(Material shown)

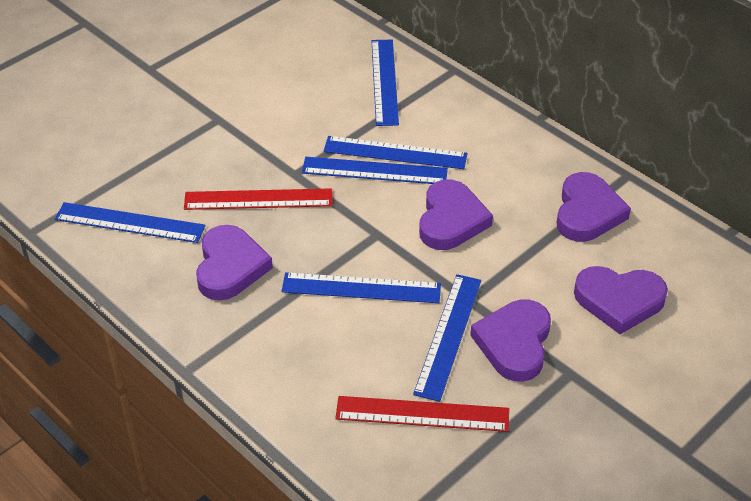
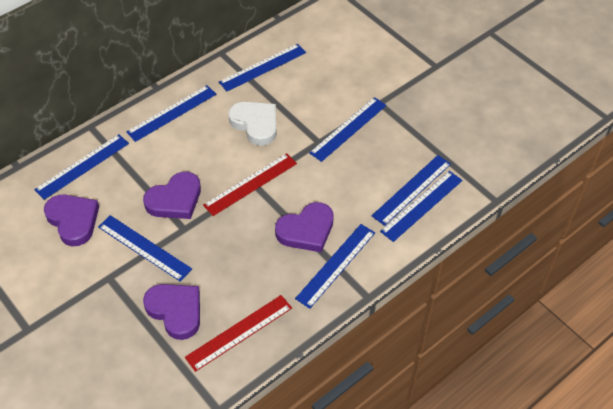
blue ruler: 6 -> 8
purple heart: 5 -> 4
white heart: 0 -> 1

(End Material shown)
(Material shown)

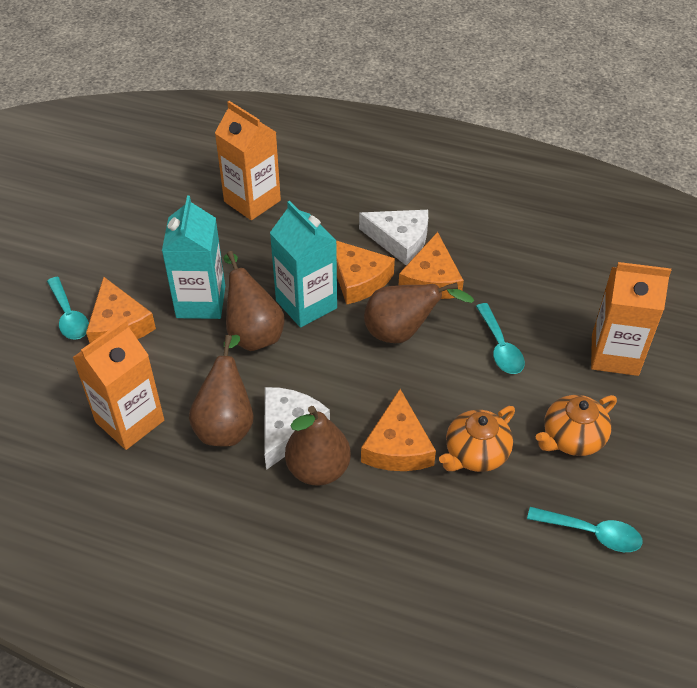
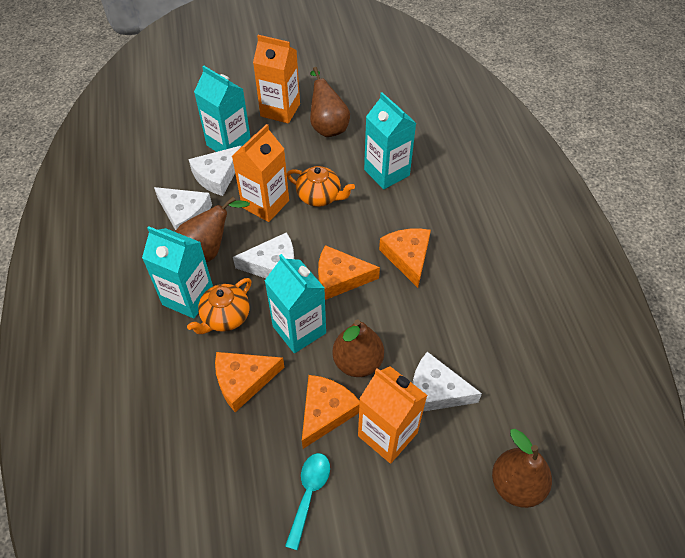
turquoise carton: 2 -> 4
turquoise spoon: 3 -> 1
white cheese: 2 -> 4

(End Material shown)

Problem to work on: Exactly the lines above from the one with "turquoise carton: 2 -> 4" to the one with "white cheese: 2 -> 4", both included, are to be quoted; leave the rest out.

Answer box:
turquoise carton: 2 -> 4
turquoise spoon: 3 -> 1
white cheese: 2 -> 4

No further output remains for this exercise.